Segment Open

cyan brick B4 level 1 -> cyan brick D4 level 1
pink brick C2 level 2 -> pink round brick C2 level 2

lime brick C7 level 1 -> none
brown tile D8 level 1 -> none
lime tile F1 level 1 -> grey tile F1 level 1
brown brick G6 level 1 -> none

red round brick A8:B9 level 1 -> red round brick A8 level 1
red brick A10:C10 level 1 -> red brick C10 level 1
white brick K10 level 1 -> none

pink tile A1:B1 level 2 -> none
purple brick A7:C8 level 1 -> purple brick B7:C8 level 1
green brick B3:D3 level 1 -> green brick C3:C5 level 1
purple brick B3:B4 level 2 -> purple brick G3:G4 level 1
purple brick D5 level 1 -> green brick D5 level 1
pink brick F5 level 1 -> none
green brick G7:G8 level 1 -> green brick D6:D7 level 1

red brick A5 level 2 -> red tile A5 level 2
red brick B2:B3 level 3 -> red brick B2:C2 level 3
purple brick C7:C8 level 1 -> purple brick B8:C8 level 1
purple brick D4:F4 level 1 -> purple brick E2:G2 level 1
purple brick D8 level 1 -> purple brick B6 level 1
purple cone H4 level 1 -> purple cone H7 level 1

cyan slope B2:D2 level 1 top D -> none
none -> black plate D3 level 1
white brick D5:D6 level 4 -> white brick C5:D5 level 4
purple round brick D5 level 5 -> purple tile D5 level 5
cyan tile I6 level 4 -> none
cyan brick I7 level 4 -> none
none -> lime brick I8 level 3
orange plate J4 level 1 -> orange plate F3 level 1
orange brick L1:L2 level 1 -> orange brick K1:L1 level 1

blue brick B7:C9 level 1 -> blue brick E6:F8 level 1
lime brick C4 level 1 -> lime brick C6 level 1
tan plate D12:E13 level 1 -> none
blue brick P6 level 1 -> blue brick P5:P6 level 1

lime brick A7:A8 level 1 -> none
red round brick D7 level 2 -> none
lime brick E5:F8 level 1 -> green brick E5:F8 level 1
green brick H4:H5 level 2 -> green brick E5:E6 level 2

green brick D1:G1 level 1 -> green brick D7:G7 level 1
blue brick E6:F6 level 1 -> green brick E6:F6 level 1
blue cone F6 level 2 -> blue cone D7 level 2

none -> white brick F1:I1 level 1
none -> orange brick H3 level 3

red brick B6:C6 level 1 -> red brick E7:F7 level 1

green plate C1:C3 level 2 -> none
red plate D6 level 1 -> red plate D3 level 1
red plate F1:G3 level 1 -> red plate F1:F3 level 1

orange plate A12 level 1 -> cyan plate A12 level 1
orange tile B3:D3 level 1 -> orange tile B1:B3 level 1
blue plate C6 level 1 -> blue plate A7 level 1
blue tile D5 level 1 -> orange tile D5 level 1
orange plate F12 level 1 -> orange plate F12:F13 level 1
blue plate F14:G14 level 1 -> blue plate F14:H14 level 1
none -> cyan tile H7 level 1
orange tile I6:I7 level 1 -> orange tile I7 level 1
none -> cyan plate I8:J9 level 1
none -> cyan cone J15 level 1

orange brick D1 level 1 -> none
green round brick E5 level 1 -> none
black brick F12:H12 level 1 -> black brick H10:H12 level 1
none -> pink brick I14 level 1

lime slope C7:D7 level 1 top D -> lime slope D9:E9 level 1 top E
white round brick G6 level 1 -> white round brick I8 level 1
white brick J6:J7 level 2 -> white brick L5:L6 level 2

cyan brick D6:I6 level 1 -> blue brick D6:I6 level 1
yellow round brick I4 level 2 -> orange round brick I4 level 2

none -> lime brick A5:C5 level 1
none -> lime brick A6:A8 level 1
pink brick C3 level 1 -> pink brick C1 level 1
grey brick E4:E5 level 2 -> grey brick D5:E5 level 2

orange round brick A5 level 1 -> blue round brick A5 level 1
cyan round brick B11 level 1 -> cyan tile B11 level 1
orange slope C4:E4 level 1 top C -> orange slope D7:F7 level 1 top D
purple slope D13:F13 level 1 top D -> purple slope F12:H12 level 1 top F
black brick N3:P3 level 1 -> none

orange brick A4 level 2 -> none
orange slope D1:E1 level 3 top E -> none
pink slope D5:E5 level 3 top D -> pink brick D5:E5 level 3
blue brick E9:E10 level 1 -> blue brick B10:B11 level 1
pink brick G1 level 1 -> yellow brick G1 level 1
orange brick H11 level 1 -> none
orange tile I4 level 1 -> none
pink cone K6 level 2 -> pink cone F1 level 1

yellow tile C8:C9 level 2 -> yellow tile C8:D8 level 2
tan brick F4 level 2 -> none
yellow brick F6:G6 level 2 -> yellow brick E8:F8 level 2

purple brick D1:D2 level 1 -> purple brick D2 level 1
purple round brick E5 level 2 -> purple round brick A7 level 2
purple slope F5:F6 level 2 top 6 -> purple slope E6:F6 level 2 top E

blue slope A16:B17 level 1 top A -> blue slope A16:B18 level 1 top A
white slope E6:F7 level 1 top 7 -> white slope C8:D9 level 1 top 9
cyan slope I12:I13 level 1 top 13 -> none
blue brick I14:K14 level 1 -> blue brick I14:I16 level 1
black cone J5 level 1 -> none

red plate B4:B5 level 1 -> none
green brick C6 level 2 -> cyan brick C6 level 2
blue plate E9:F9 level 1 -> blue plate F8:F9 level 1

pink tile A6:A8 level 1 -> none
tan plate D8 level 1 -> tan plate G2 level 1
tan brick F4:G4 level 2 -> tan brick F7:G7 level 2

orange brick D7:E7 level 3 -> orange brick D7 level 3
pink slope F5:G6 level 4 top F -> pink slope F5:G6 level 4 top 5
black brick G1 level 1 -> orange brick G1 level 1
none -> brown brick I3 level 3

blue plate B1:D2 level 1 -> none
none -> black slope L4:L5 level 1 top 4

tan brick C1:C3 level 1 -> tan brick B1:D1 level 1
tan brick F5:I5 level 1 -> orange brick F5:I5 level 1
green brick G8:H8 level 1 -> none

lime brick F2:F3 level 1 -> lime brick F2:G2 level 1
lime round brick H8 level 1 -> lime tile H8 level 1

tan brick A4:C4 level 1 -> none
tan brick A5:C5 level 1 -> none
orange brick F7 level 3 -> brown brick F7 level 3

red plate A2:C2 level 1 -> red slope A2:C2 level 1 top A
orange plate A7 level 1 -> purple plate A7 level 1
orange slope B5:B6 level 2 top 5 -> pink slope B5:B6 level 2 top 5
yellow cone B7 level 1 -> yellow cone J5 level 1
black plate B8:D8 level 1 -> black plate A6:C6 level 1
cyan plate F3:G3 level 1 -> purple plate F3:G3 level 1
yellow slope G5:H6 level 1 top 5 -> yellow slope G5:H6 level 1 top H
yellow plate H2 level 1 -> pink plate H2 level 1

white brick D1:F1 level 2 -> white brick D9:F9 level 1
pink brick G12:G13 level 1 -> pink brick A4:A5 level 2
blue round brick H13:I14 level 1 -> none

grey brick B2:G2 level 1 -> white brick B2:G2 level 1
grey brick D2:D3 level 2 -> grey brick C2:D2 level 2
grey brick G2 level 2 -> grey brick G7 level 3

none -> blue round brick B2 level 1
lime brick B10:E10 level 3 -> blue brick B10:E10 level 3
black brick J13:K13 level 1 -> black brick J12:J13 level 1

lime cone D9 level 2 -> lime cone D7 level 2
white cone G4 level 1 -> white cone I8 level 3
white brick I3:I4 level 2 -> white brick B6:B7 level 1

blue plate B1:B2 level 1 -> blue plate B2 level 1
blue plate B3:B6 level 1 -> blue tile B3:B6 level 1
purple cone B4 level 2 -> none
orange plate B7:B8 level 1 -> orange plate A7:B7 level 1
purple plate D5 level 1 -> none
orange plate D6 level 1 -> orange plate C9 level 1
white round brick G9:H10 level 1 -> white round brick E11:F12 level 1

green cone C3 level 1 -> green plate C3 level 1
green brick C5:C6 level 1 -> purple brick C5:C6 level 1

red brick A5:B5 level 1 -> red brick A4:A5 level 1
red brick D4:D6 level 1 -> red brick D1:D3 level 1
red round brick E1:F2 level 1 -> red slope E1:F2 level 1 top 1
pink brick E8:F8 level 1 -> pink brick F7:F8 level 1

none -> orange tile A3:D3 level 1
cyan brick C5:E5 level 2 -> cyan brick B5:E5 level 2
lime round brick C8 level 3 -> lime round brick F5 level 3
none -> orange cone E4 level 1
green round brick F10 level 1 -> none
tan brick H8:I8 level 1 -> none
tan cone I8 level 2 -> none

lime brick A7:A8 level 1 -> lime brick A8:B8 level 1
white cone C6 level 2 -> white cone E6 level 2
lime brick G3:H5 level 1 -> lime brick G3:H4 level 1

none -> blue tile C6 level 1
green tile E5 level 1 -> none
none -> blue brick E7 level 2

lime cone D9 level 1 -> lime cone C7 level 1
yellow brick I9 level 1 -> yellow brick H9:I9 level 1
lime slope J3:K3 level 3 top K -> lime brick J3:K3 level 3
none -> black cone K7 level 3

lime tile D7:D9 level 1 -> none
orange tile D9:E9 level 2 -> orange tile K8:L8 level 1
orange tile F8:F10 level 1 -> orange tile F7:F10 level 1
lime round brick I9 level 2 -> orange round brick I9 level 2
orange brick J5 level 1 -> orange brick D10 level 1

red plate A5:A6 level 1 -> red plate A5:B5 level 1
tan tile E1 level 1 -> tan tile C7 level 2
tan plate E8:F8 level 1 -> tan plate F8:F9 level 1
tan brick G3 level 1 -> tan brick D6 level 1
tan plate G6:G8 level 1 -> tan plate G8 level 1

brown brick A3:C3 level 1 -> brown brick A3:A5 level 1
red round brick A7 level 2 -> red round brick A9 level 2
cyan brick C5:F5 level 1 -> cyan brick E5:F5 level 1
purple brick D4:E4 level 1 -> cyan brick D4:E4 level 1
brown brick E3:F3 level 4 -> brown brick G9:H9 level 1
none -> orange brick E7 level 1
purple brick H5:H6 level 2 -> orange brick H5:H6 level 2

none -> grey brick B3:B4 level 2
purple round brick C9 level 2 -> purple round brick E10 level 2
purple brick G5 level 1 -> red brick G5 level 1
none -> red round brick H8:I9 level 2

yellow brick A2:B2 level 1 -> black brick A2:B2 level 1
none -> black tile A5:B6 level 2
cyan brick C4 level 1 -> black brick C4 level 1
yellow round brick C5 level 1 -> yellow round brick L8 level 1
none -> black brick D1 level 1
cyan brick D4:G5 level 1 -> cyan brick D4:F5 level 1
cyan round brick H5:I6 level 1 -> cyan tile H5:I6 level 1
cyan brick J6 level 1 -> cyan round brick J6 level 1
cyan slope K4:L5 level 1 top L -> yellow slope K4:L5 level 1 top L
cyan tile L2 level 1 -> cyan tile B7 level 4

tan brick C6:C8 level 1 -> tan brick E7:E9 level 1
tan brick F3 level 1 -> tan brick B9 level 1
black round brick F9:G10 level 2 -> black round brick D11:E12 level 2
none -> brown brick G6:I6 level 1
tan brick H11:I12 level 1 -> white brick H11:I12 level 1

Segment Closed

## GOAL OF THE EXERCISE
From the records above, return each line that has the string "brown".

## WRITTEN REPLY
brown tile D8 level 1 -> none
brown brick G6 level 1 -> none
none -> brown brick I3 level 3
orange brick F7 level 3 -> brown brick F7 level 3
brown brick A3:C3 level 1 -> brown brick A3:A5 level 1
brown brick E3:F3 level 4 -> brown brick G9:H9 level 1
none -> brown brick G6:I6 level 1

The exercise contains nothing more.